++++ Data

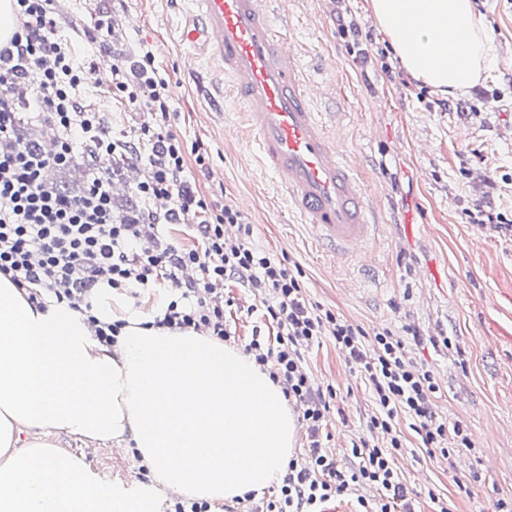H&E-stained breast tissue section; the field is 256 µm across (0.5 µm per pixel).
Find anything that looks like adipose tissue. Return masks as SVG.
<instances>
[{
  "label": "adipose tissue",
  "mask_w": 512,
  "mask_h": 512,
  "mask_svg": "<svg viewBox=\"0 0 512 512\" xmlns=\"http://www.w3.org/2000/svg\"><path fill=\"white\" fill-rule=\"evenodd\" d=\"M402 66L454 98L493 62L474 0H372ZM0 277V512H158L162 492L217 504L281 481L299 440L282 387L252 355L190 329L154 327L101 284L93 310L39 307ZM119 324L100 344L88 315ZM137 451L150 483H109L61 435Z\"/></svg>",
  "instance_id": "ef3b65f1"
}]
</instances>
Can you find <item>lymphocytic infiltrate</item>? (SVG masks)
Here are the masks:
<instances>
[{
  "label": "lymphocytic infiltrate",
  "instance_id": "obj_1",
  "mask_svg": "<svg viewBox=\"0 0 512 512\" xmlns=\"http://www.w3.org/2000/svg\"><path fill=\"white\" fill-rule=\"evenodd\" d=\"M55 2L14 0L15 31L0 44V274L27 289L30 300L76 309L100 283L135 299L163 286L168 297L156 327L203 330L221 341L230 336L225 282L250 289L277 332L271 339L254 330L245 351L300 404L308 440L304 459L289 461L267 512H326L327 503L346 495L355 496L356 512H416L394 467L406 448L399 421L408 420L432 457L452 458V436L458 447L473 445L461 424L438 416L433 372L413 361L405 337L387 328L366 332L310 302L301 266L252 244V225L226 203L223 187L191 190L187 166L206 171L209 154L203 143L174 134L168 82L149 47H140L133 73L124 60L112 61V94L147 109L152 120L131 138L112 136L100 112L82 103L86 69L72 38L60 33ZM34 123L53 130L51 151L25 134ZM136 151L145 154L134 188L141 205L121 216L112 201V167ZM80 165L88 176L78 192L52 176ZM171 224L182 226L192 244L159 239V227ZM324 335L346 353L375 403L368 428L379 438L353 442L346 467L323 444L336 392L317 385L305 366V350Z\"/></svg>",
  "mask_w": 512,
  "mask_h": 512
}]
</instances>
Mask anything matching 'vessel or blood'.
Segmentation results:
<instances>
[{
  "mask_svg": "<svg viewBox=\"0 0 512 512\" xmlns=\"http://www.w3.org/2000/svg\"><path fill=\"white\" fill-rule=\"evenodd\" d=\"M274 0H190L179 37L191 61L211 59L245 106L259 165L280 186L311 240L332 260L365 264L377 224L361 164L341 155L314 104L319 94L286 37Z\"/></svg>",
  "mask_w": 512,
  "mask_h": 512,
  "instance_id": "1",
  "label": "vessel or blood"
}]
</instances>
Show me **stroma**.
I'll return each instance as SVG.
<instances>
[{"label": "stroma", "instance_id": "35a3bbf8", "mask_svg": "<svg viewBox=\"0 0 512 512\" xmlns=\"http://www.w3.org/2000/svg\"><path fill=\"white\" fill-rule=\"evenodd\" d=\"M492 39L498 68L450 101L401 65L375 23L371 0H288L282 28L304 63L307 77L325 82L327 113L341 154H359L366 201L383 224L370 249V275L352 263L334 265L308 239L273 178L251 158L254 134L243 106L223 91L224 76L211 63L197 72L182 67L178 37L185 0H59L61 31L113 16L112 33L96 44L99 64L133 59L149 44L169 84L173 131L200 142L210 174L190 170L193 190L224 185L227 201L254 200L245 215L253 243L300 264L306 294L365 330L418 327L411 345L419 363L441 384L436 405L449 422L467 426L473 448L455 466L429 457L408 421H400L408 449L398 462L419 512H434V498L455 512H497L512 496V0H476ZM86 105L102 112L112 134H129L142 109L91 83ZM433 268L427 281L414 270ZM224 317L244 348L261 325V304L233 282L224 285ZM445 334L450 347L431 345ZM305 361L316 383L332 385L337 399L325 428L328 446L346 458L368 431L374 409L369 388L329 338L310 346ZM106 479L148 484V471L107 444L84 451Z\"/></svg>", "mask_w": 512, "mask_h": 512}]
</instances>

++++++++
++++ Data

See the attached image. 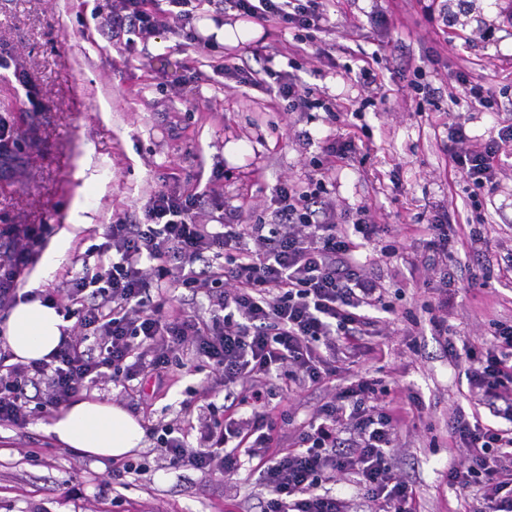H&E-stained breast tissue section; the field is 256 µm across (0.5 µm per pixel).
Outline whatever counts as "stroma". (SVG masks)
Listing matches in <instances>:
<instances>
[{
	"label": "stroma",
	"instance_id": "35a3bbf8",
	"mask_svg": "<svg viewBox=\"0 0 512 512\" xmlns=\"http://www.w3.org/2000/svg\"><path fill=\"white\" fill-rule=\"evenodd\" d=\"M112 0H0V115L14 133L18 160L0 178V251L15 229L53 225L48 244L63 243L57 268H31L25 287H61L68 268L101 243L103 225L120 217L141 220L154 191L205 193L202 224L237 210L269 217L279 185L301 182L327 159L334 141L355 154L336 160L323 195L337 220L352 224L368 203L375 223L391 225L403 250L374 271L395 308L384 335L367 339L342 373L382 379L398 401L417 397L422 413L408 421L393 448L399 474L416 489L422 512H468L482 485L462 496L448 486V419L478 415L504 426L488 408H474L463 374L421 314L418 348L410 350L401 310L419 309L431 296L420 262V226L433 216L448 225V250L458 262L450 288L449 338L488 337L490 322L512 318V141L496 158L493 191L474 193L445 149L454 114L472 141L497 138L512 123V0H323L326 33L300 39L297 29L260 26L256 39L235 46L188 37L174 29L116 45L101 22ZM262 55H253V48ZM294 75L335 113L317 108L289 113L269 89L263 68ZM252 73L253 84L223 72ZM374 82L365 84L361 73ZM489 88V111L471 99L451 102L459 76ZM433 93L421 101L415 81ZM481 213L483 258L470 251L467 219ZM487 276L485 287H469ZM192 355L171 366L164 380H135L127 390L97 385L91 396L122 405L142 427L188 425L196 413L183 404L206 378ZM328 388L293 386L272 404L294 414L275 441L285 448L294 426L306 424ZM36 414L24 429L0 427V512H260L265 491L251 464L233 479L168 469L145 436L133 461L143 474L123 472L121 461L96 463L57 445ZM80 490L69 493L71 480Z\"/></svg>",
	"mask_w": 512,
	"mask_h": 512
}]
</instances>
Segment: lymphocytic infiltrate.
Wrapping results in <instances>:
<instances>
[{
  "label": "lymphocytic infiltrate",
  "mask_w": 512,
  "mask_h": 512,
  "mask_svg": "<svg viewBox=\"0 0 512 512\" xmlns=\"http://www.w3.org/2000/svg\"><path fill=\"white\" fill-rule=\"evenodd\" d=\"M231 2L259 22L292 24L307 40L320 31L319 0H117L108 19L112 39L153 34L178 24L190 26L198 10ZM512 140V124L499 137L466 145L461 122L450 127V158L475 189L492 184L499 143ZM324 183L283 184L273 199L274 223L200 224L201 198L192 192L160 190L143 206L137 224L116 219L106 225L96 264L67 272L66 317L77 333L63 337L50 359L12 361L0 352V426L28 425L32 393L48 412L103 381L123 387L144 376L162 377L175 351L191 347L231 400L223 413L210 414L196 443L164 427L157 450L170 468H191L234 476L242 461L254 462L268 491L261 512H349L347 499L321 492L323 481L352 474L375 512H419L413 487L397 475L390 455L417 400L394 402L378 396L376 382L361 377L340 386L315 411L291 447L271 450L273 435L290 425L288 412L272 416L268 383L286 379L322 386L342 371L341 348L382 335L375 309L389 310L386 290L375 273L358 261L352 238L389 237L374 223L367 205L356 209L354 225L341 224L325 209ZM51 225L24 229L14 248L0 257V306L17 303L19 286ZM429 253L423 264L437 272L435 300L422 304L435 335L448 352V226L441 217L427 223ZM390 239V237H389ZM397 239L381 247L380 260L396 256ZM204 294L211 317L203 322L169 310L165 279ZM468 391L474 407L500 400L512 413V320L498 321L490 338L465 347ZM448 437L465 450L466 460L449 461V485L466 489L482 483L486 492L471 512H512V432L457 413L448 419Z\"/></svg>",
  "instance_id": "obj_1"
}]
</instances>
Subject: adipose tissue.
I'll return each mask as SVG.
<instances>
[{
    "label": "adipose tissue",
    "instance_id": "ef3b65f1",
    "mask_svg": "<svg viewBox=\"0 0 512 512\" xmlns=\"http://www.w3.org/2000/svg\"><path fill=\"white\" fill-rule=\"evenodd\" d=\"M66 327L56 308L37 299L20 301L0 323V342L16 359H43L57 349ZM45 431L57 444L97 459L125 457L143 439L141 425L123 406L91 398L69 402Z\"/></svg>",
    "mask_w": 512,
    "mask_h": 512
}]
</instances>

++++++++

-- Task description --
Reproduce every line of the listing above in which the string "blood" appears.

-- Completed exercise --
Mask anything matching 'vessel or blood'.
  "label": "vessel or blood"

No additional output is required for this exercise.